The listing below should be printed exactly, though its pictures must not be.

**** Records for the exercise ****

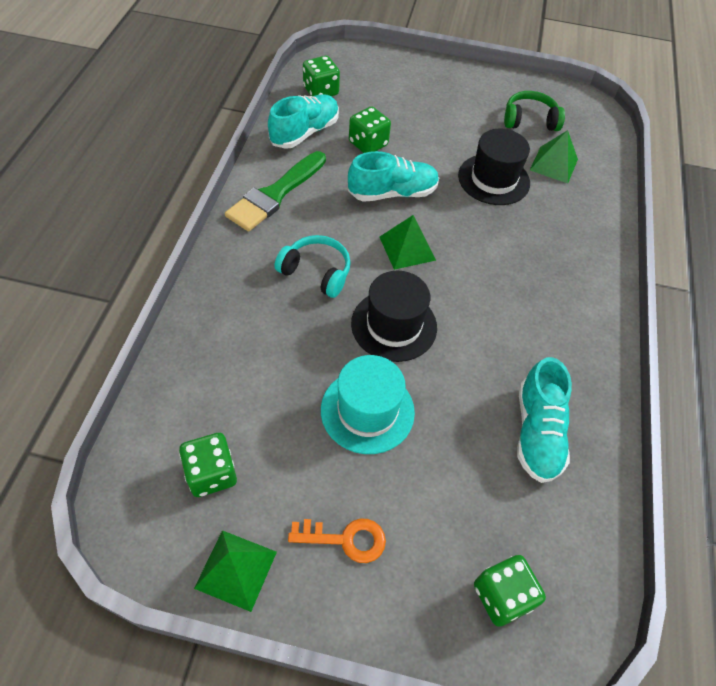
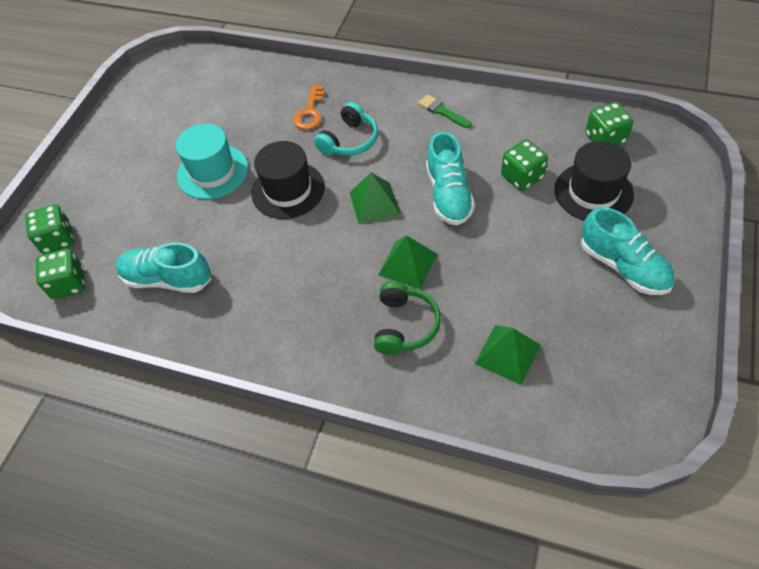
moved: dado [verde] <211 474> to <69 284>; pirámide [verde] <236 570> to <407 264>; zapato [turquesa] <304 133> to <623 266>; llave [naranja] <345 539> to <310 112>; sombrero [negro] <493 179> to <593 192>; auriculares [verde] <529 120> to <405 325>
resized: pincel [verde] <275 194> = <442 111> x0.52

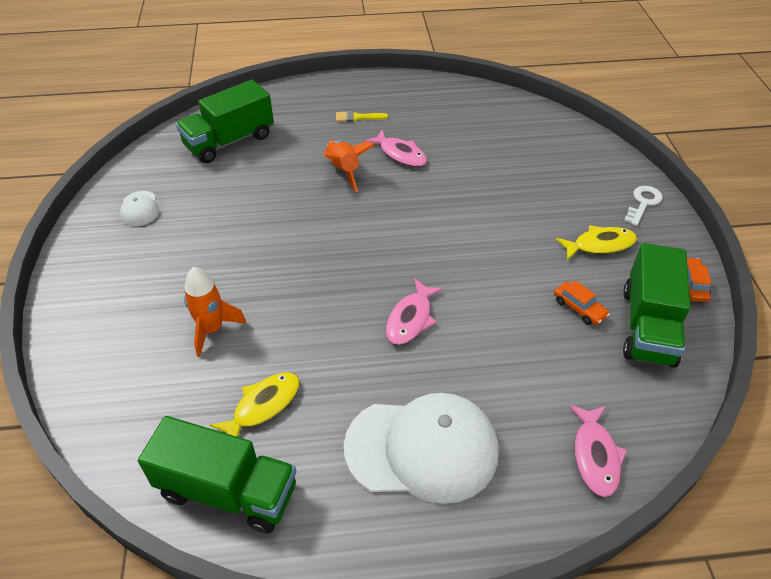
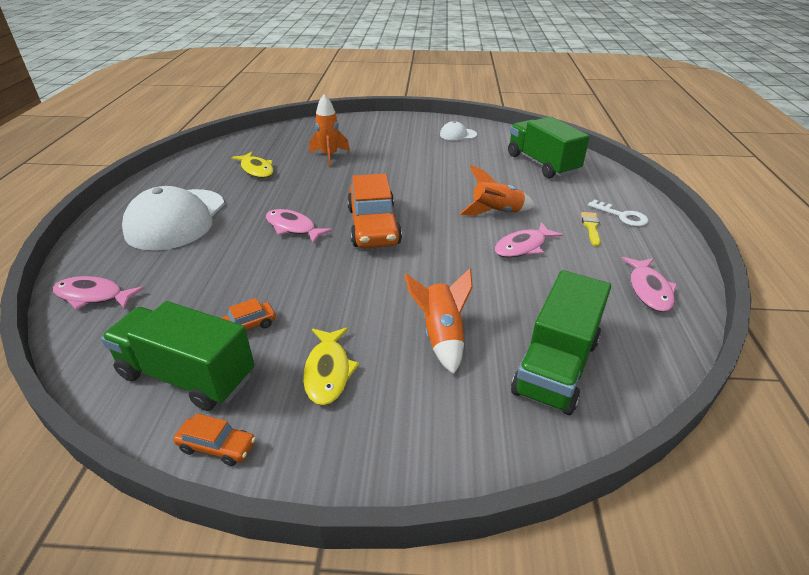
added: coche [naranja] <373 226>; cohete [naranja] <441 336>; pez [rosa] <649 290>
moved: camión [verde] <227 491> to <556 366>; llave [blanco] <643 203> to <622 216>

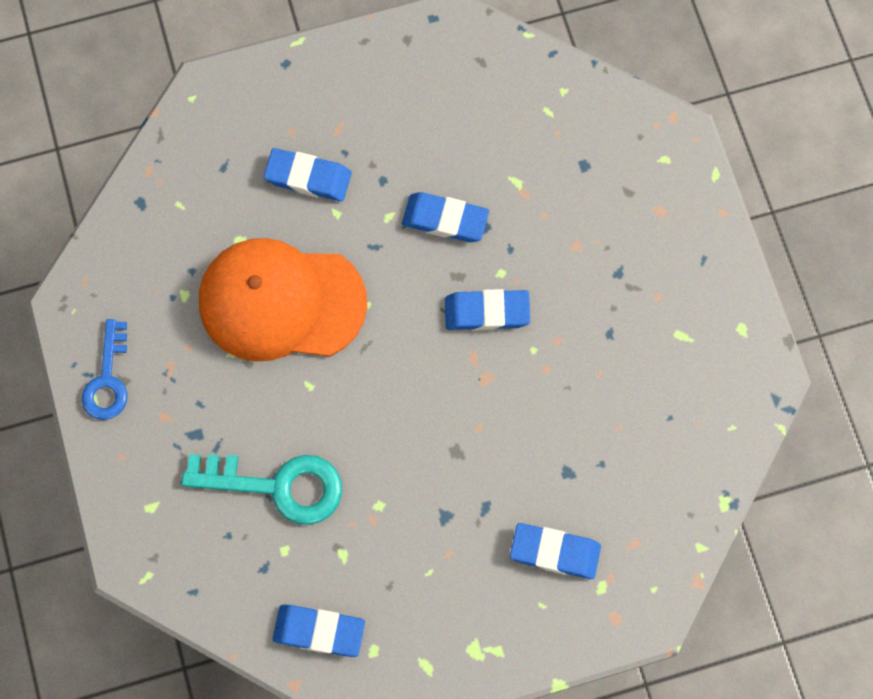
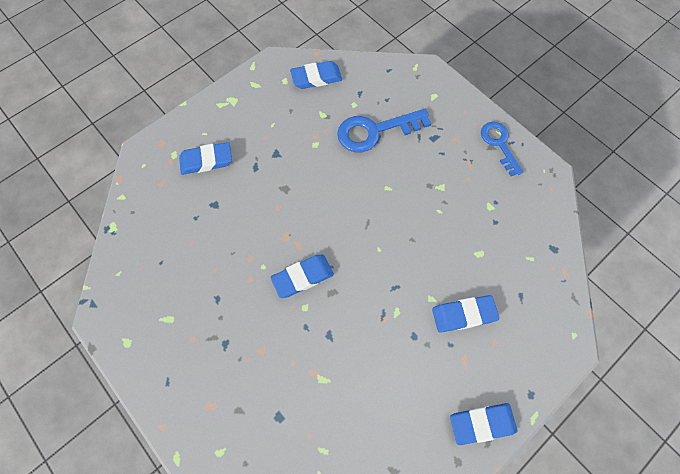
removed: gorra [naranja] <281 302>
moved: goma de borrar [azul] <445 220> to <481 423>
recoloured: llave [turquesa] <278 486> to llave [azul] <375 131>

****

### Answer section:
moved: dado [verde] <211 474> to <69 284>; pirámide [verde] <236 570> to <407 264>; zapato [turquesa] <304 133> to <623 266>; llave [naranja] <345 539> to <310 112>; sombrero [negro] <493 179> to <593 192>; auriculares [verde] <529 120> to <405 325>
resized: pincel [verde] <275 194> = <442 111> x0.52

added: coche [naranja] <373 226>; cohete [naranja] <441 336>; pez [rosa] <649 290>
moved: camión [verde] <227 491> to <556 366>; llave [blanco] <643 203> to <622 216>

removed: gorra [naranja] <281 302>
moved: goma de borrar [azul] <445 220> to <481 423>
recoloured: llave [turquesa] <278 486> to llave [azul] <375 131>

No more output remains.